(Content revision data)
======
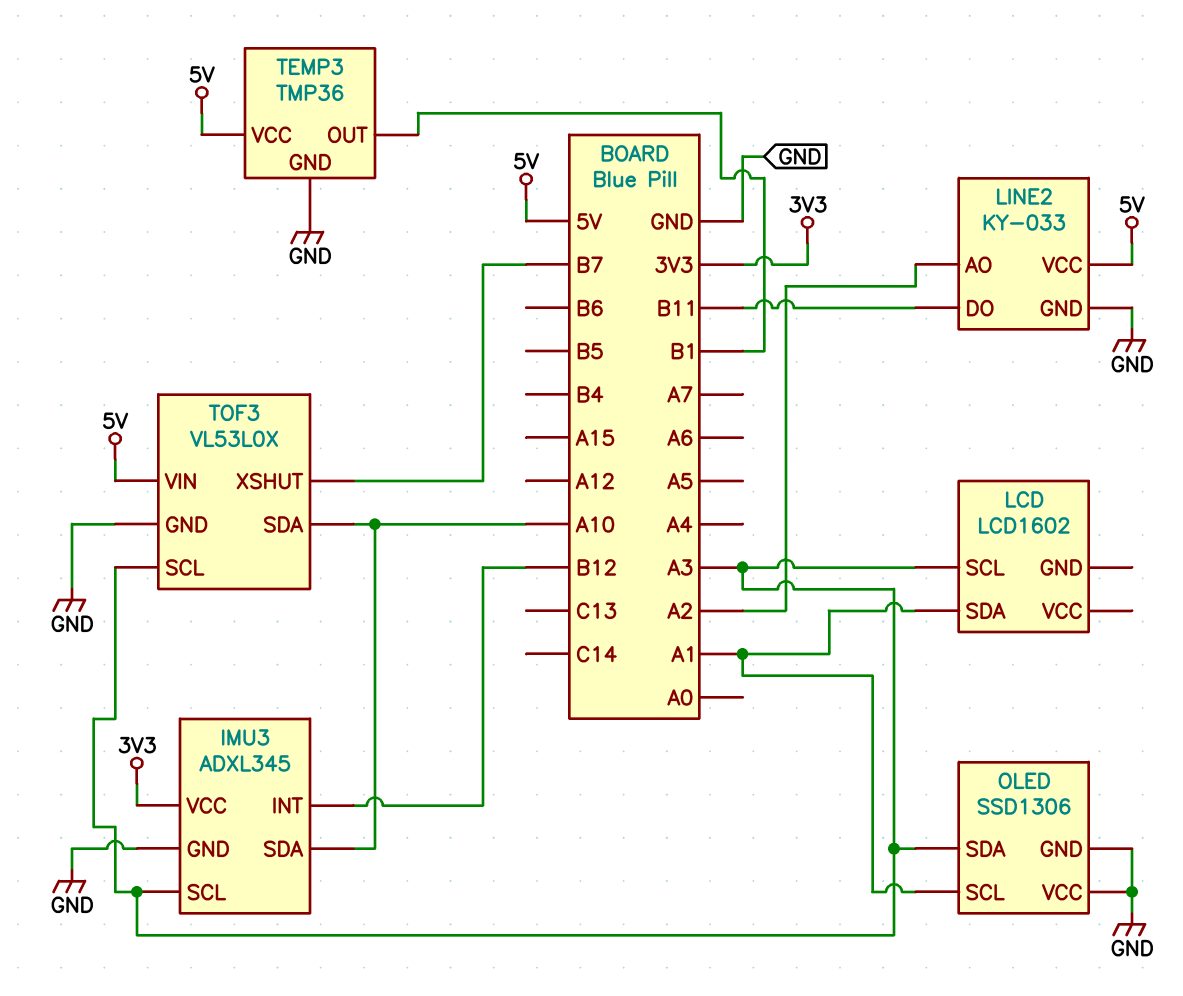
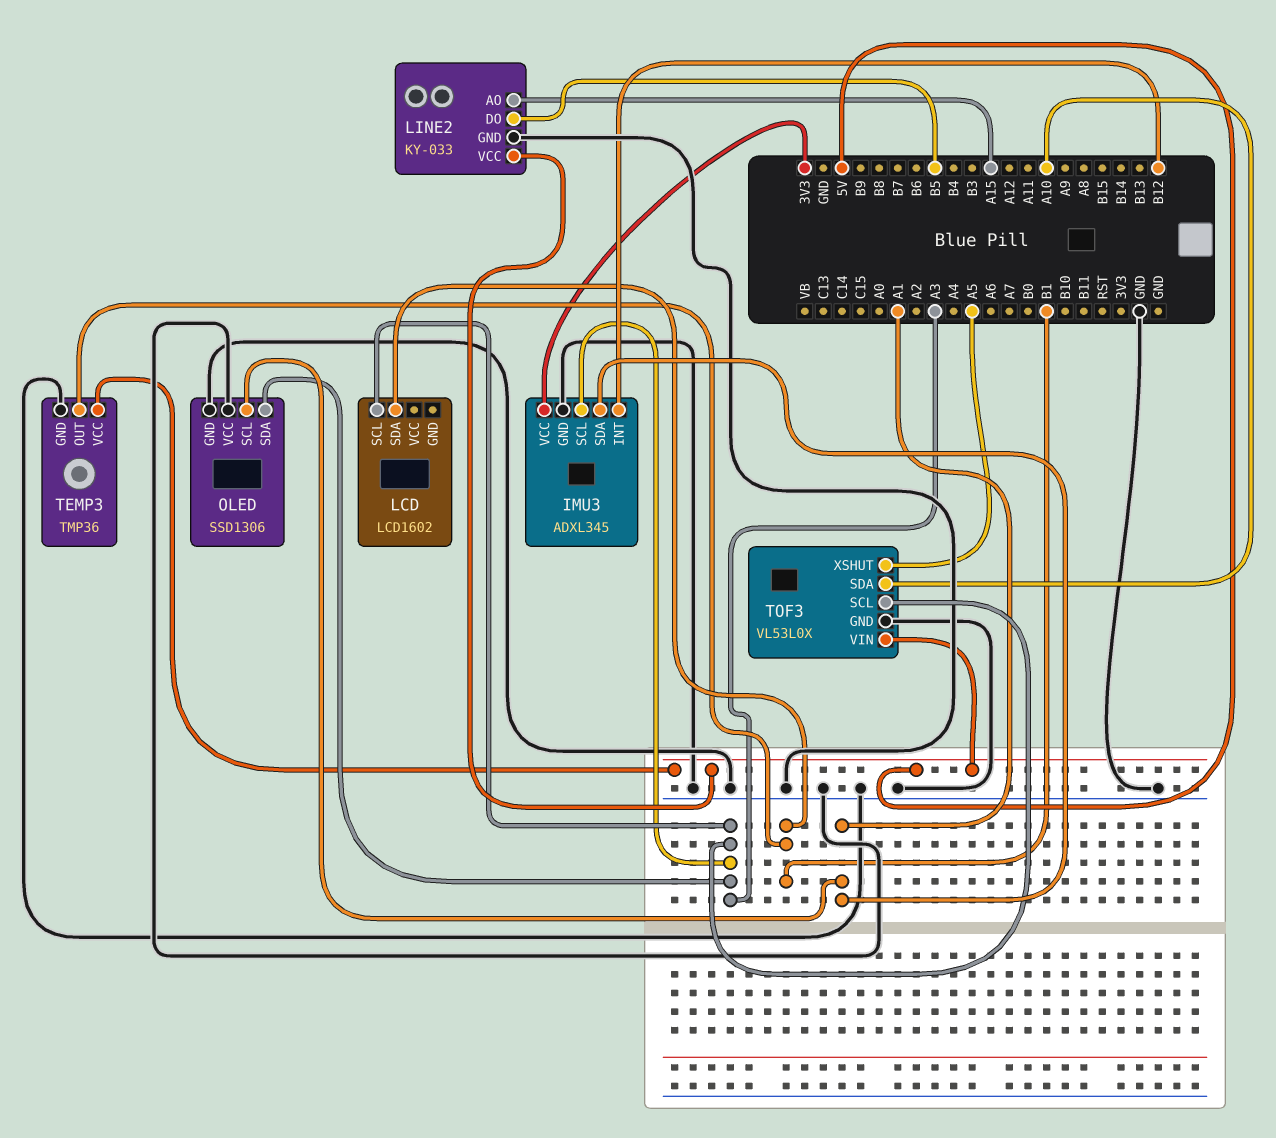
IMU3 pin SDA: A10 -> A1
LCD pin SDA: A1 -> B1
LINE2 pin AO: A2 -> A15
LINE2 pin DO: B11 -> B5
TOF3 pin XSHUT: B7 -> A5

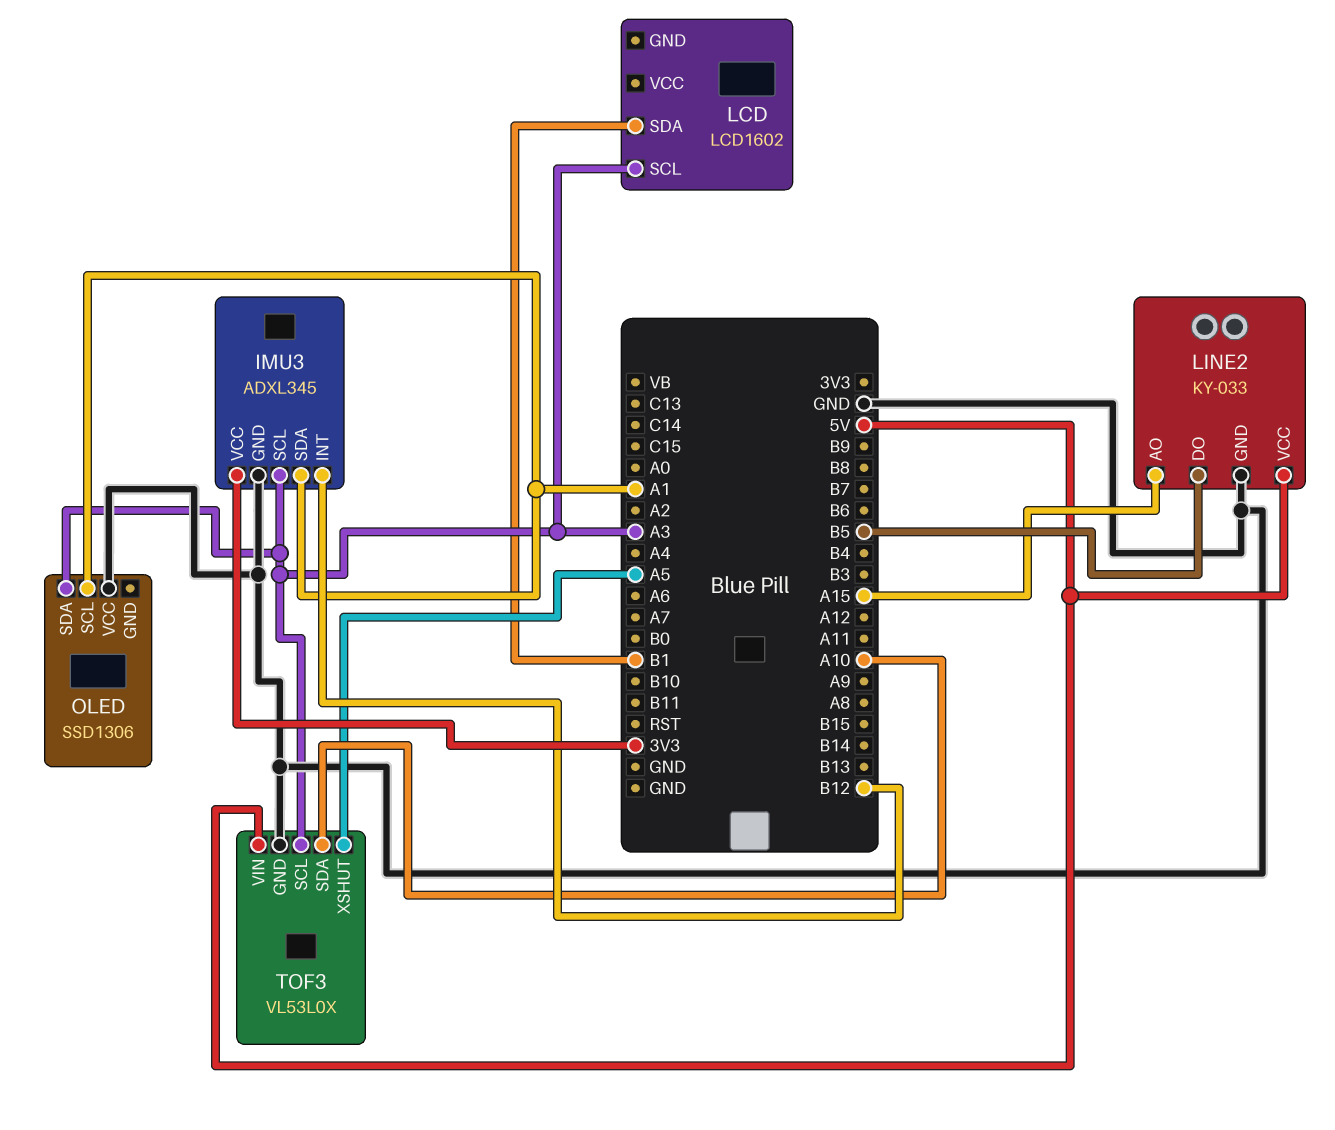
OLED pin GND: GND -> none
TEMP3: TMP36 -> none
TEMP3 pin GND: GND -> none
TEMP3 pin OUT: B1 -> none
TEMP3 pin VCC: 5V -> none

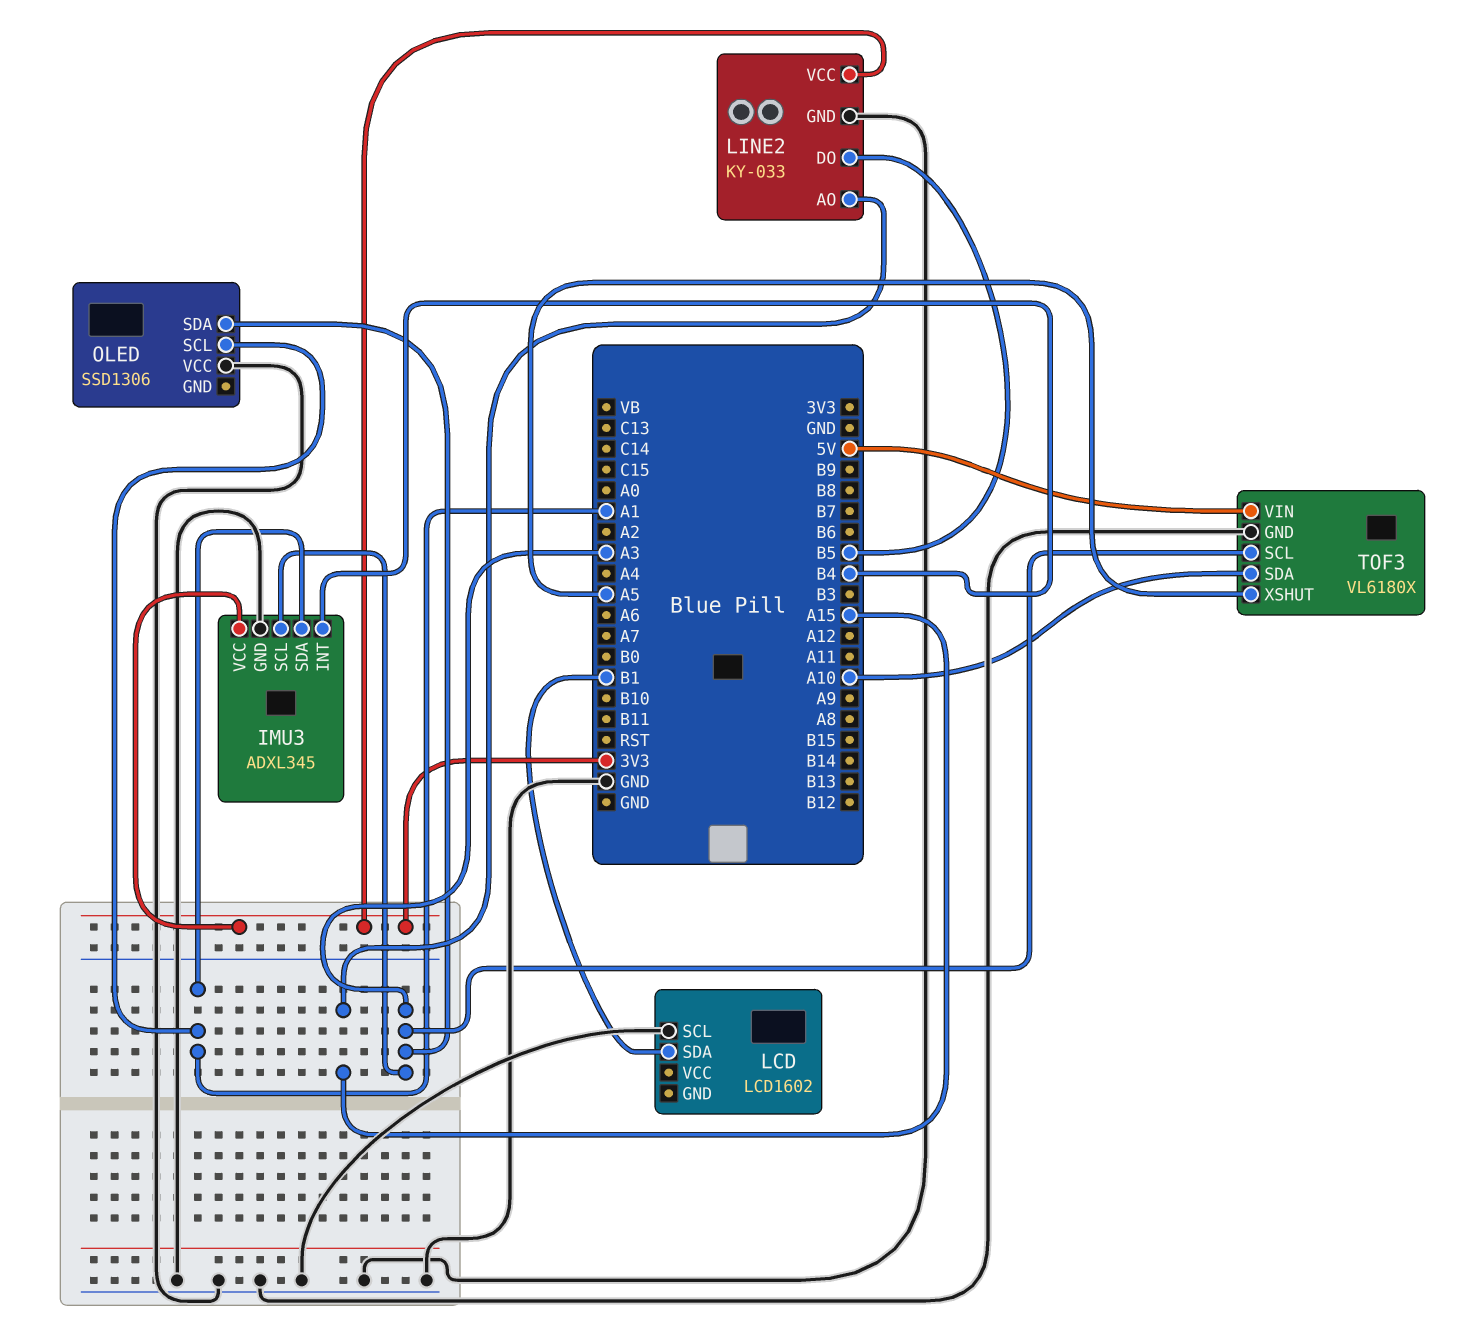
IMU3 pin INT: B12 -> B4
LCD pin SCL: A3 -> GND
LINE2 pin VCC: 5V -> 3V3
TOF3: VL53L0X -> VL6180X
======
### Work instruction:
What is needed is a word-for-word repeat of every line from the line with "TEMP3 pin OUT: B1 -> none" to the end of the entries above; leave out the pictures.

### Exercise response:
TEMP3 pin OUT: B1 -> none
TEMP3 pin VCC: 5V -> none

IMU3 pin INT: B12 -> B4
LCD pin SCL: A3 -> GND
LINE2 pin VCC: 5V -> 3V3
TOF3: VL53L0X -> VL6180X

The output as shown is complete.